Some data

————

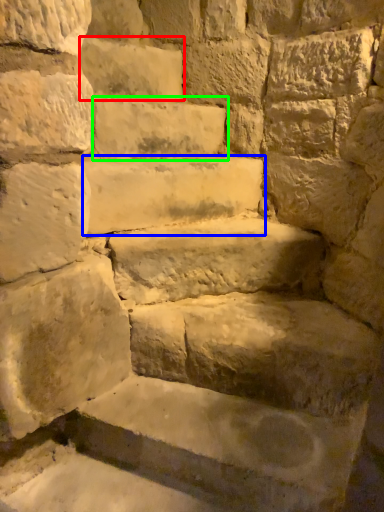
Question: Based on their relative distances, which object is farther from brick (highlighted by a red box)? Choose from stone (highlighted by a blue box) and brick (highlighted by a green box).

Choices:
 (A) stone
 (B) brick

Answer: (A)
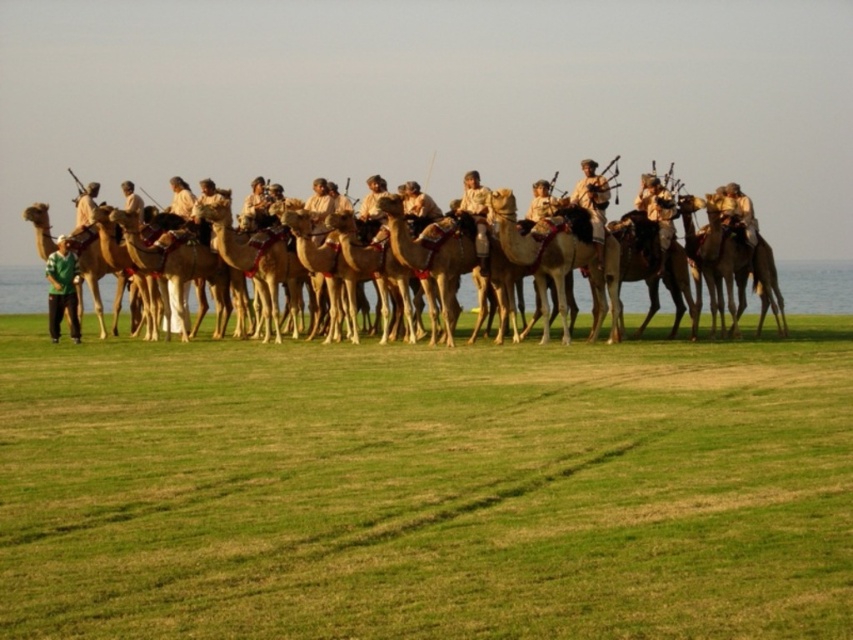
Question: Which point appears farthest from the camera in this image?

————

**Task directions:** Can you lay out every line of the data above as a numbered list, skipping blank lines and leaving the pictures out?

**Result:**
1. Question: Based on their relative distances, which object is farther from brick (highlighted by a red box)? Choose from stone (highlighted by a blue box) and brick (highlighted by a green box).
2. Choices:
3.  (A) stone
4.  (B) brick
5. Answer: (A)
6. Question: Which point appears farthest from the camera in this image?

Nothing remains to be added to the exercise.